Determine how many lines in the entries below contain "stacking", and output that number alone.

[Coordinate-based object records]
Start of Block

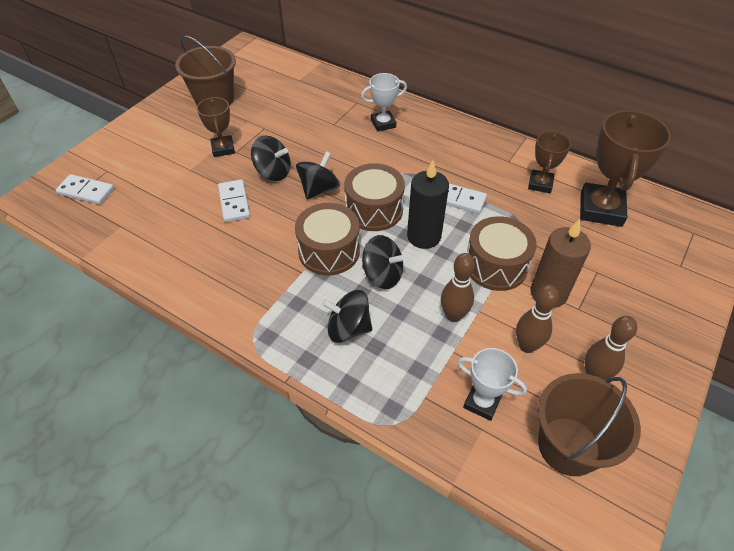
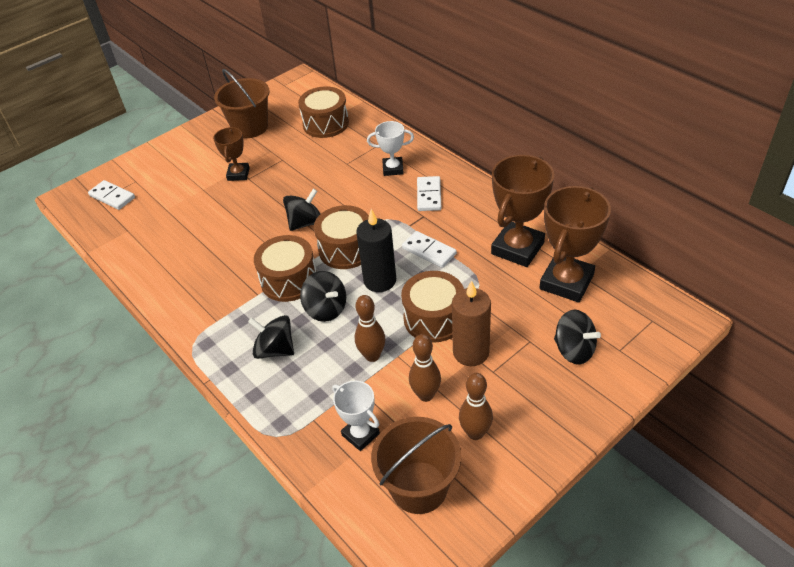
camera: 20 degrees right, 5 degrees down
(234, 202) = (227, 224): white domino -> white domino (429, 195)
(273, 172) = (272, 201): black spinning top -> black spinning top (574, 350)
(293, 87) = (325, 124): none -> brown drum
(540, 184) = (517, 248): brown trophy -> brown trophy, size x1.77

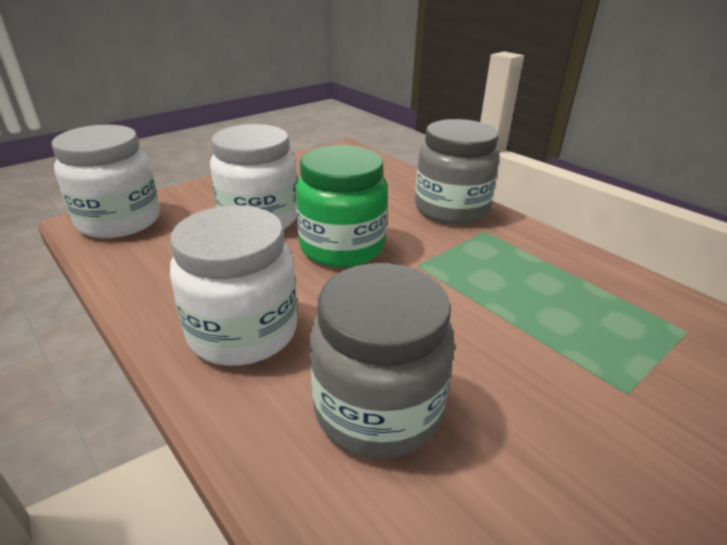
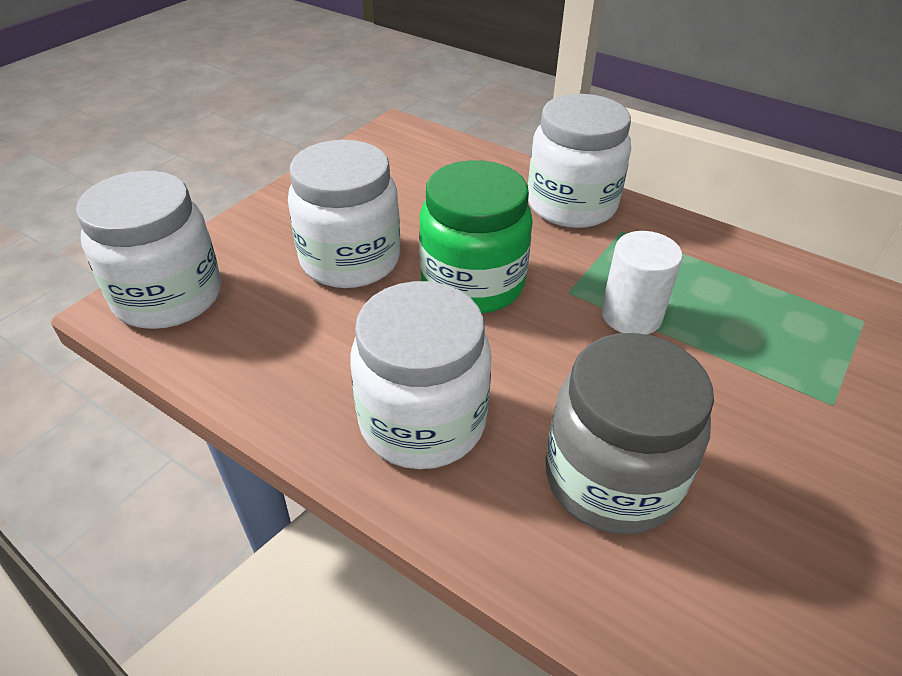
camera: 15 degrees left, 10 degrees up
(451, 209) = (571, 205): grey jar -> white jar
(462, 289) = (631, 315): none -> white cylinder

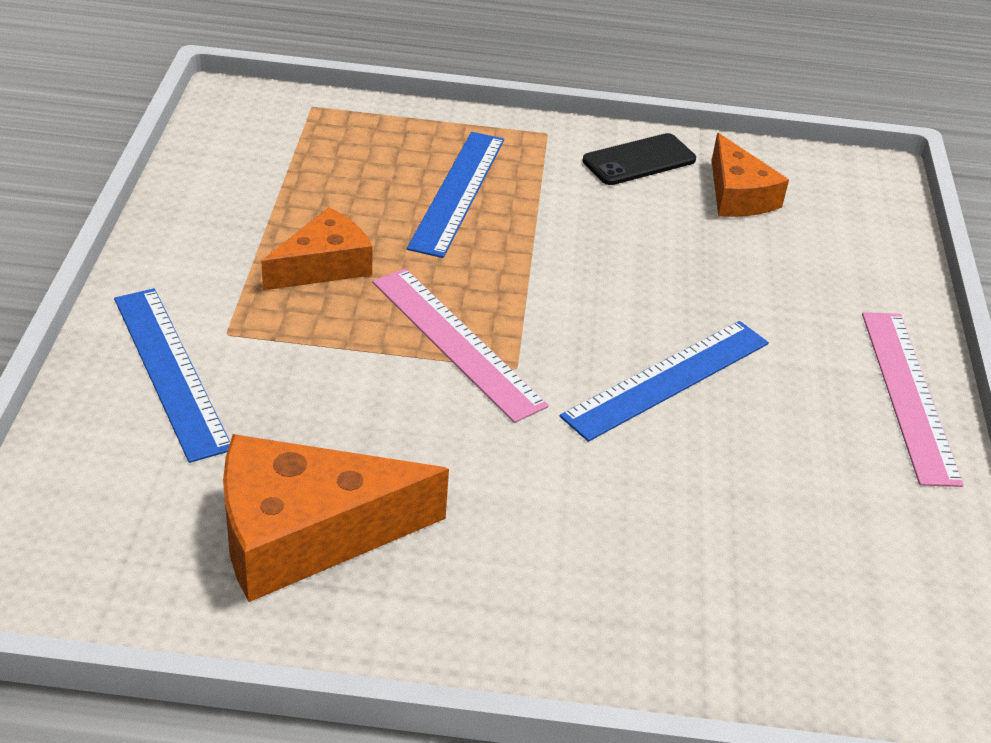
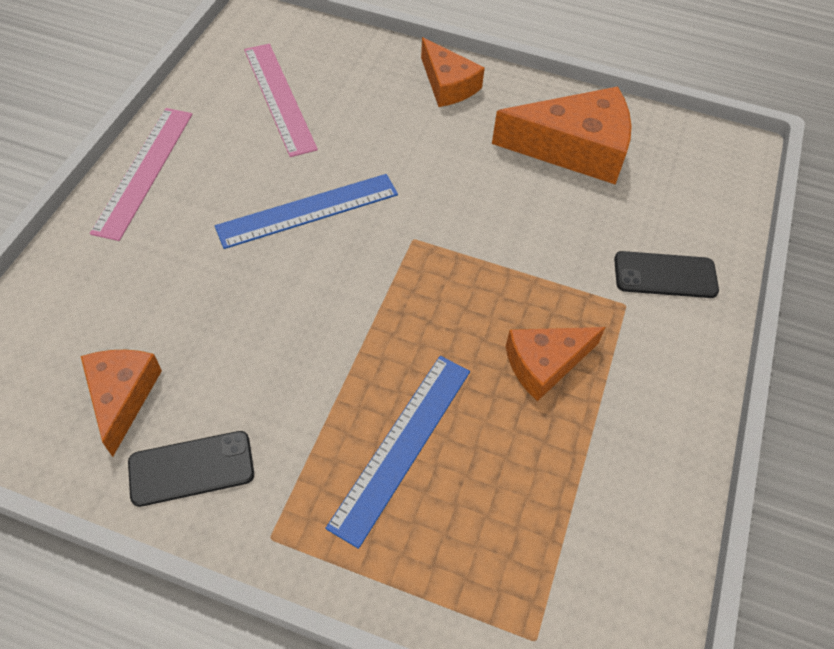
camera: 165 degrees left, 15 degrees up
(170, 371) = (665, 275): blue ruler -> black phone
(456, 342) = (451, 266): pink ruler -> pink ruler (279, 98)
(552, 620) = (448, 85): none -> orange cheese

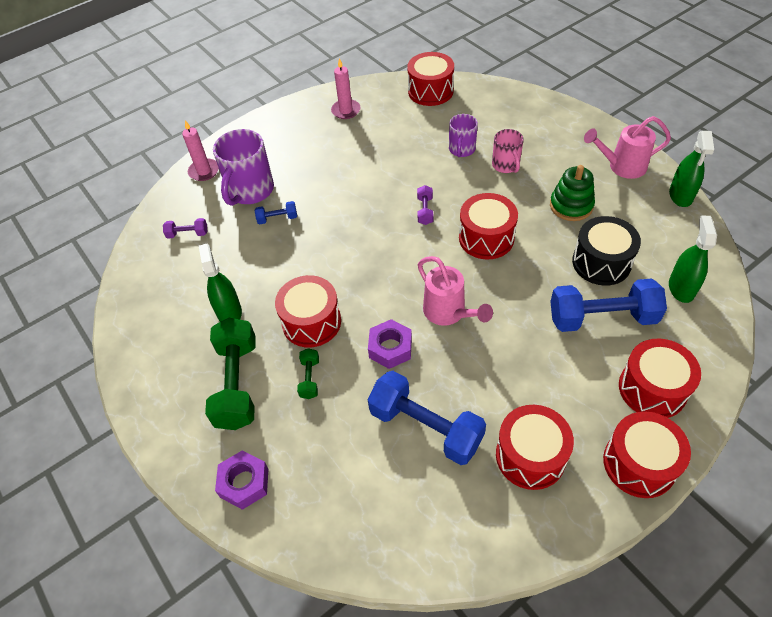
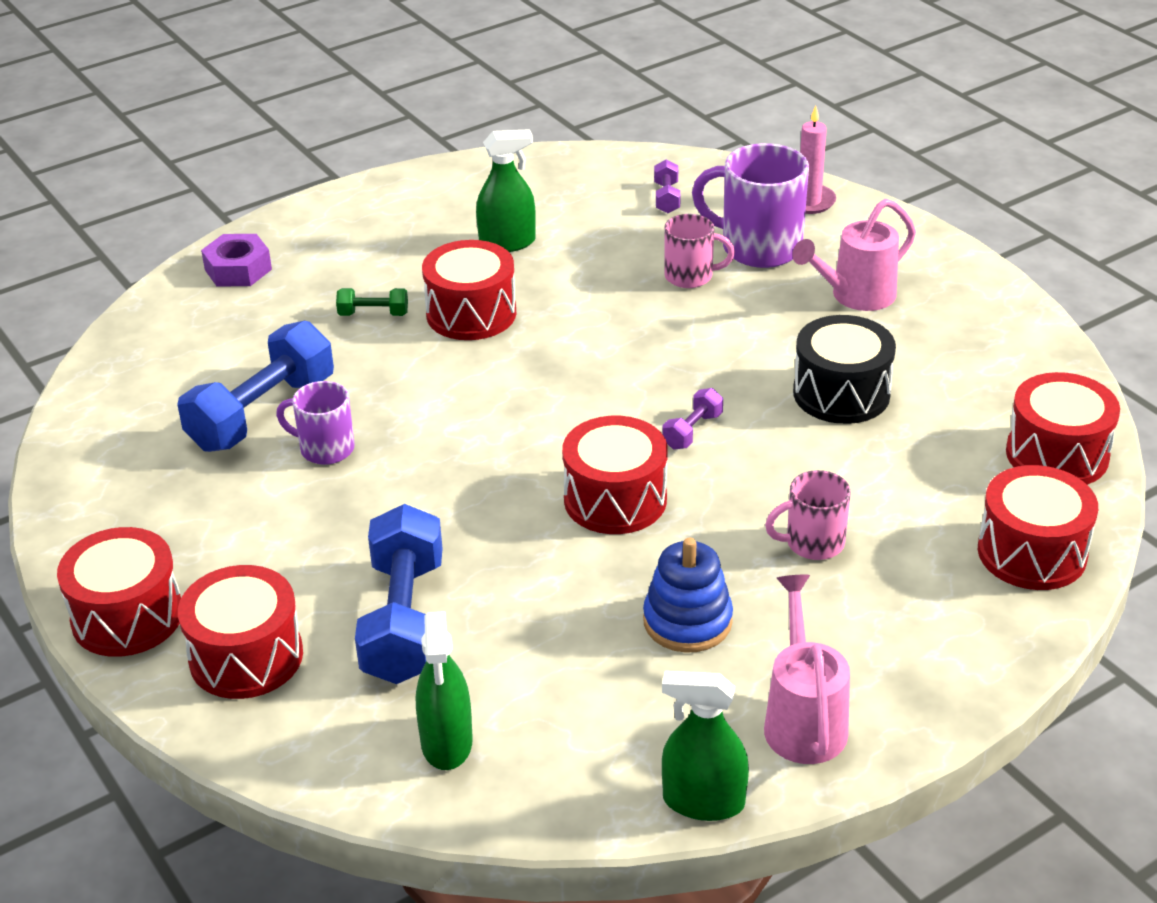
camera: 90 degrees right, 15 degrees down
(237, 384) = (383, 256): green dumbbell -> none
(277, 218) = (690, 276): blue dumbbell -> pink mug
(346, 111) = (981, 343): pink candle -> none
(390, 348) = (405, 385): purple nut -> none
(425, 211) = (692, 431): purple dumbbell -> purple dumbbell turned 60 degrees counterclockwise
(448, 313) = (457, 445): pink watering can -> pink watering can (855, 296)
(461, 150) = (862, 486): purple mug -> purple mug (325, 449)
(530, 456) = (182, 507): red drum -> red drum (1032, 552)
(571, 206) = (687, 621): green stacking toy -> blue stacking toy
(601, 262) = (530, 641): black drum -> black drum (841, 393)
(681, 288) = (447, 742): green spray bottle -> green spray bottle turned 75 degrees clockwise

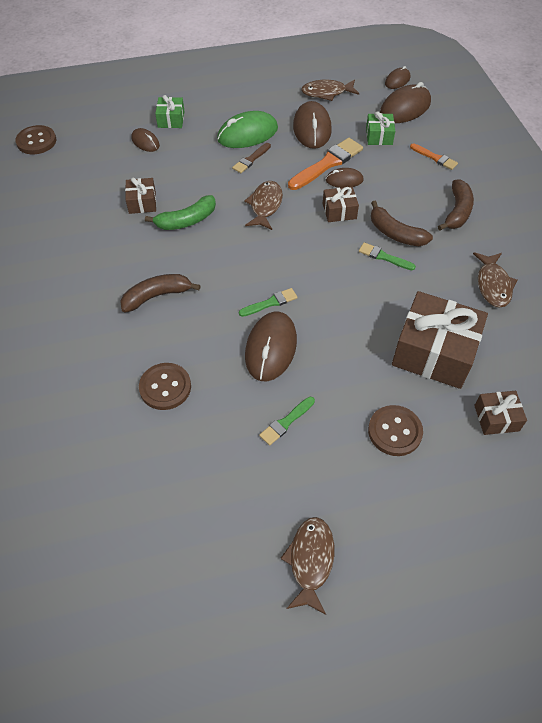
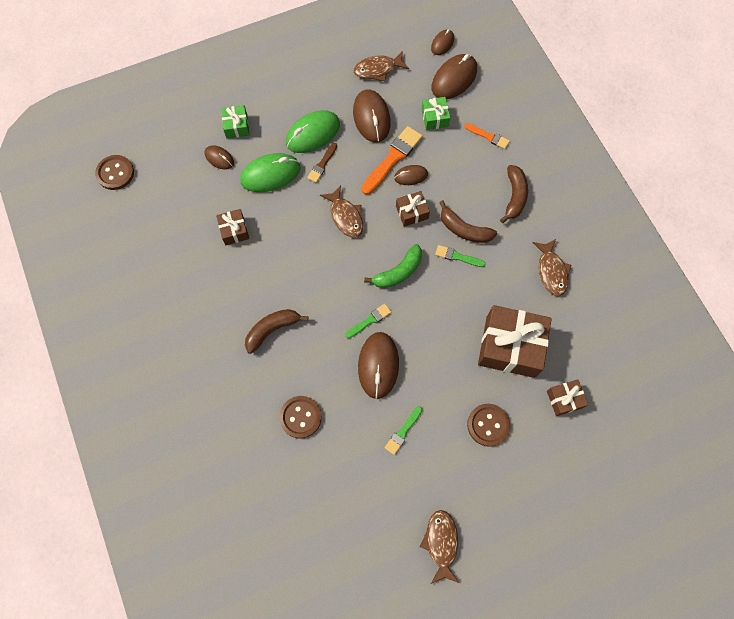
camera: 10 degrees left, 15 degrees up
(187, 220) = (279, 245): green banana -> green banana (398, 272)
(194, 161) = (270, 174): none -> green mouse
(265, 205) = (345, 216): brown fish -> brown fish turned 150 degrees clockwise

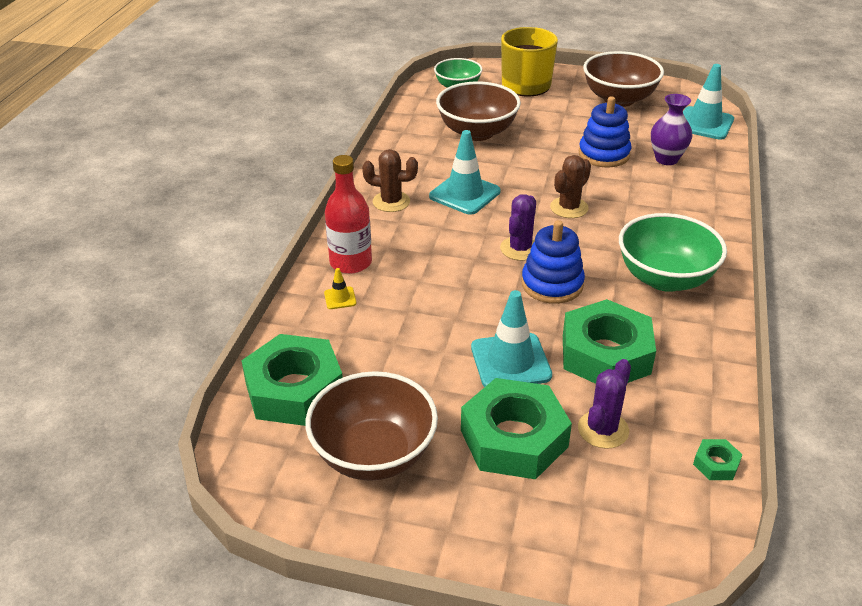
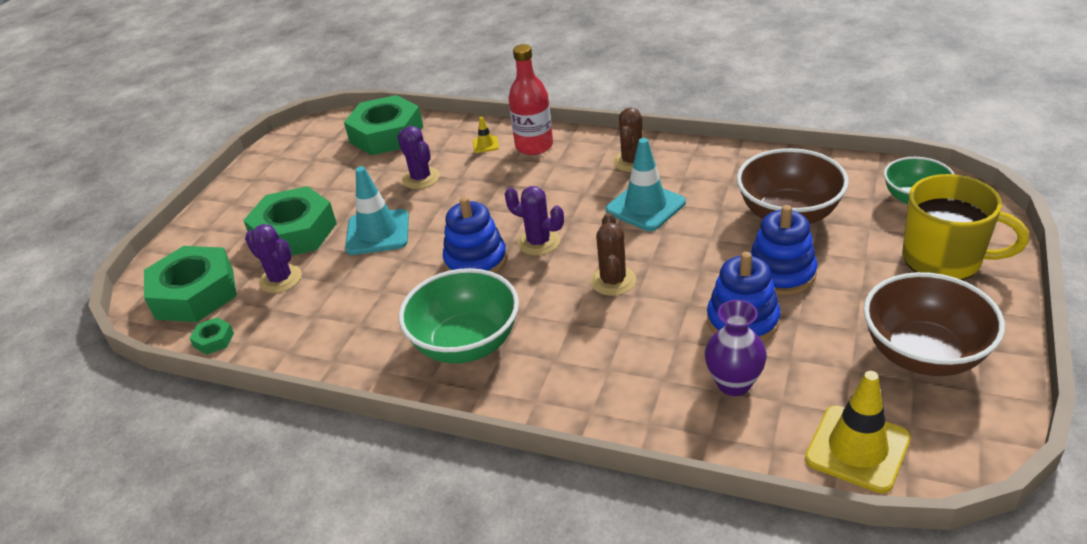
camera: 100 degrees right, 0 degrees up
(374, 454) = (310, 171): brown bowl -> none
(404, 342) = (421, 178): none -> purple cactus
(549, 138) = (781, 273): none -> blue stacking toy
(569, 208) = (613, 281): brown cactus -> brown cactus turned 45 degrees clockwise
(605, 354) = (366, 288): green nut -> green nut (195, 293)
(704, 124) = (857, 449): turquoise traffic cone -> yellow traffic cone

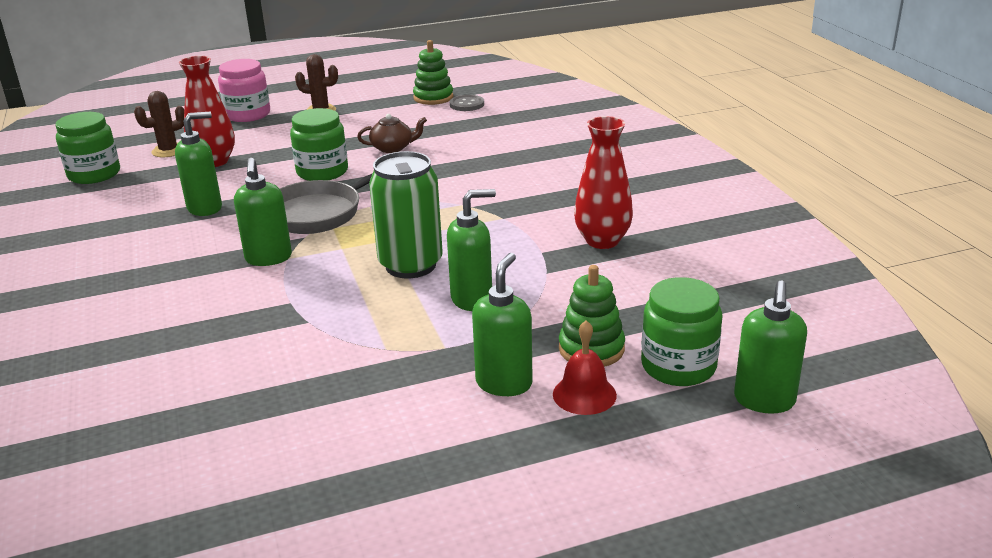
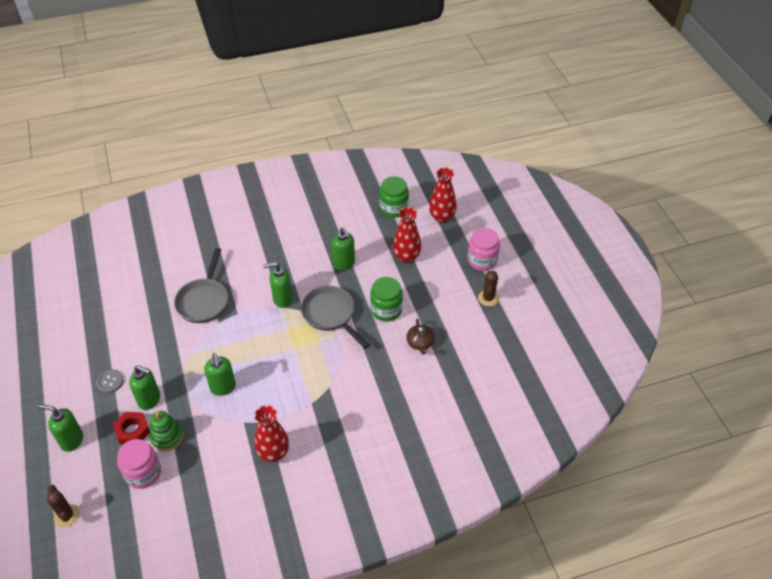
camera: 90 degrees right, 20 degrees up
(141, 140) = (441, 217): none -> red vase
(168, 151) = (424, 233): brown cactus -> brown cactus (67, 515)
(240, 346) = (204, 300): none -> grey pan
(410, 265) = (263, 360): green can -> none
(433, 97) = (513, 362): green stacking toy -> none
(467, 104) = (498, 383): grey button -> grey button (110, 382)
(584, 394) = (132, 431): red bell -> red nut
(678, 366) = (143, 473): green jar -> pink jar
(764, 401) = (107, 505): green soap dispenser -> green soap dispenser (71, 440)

End of Block

- [Response to the task]
3